Work request:
Every line in the entries where "type" is found should be copied.

Record extracts:

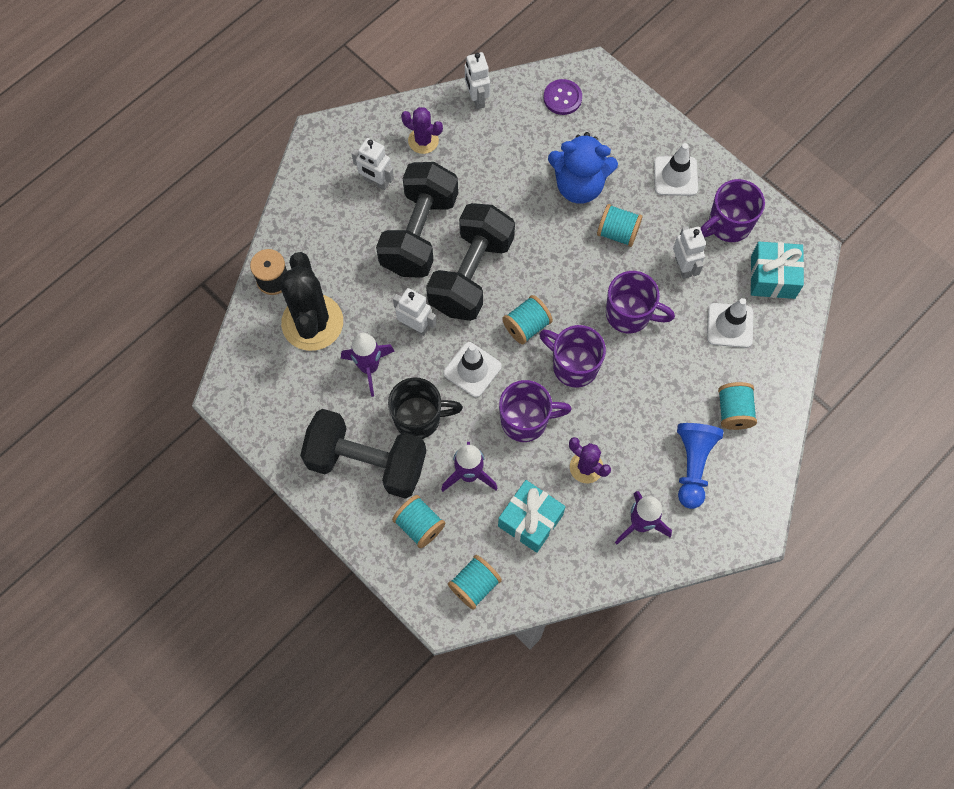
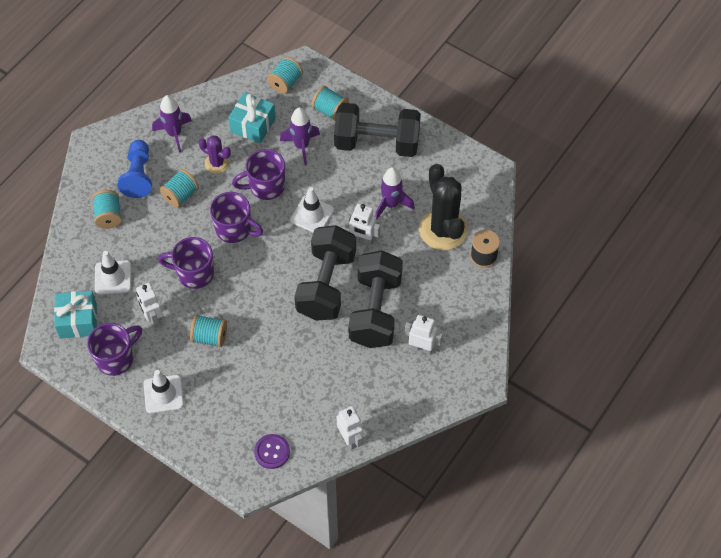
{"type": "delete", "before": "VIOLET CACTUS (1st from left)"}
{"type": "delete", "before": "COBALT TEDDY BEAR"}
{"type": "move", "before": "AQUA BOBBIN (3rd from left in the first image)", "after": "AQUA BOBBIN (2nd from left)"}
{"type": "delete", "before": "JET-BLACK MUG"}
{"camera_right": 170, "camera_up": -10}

Exercise response:
{"type": "delete", "before": "VIOLET CACTUS (1st from left)"}
{"type": "delete", "before": "COBALT TEDDY BEAR"}
{"type": "move", "before": "AQUA BOBBIN (3rd from left in the first image)", "after": "AQUA BOBBIN (2nd from left)"}
{"type": "delete", "before": "JET-BLACK MUG"}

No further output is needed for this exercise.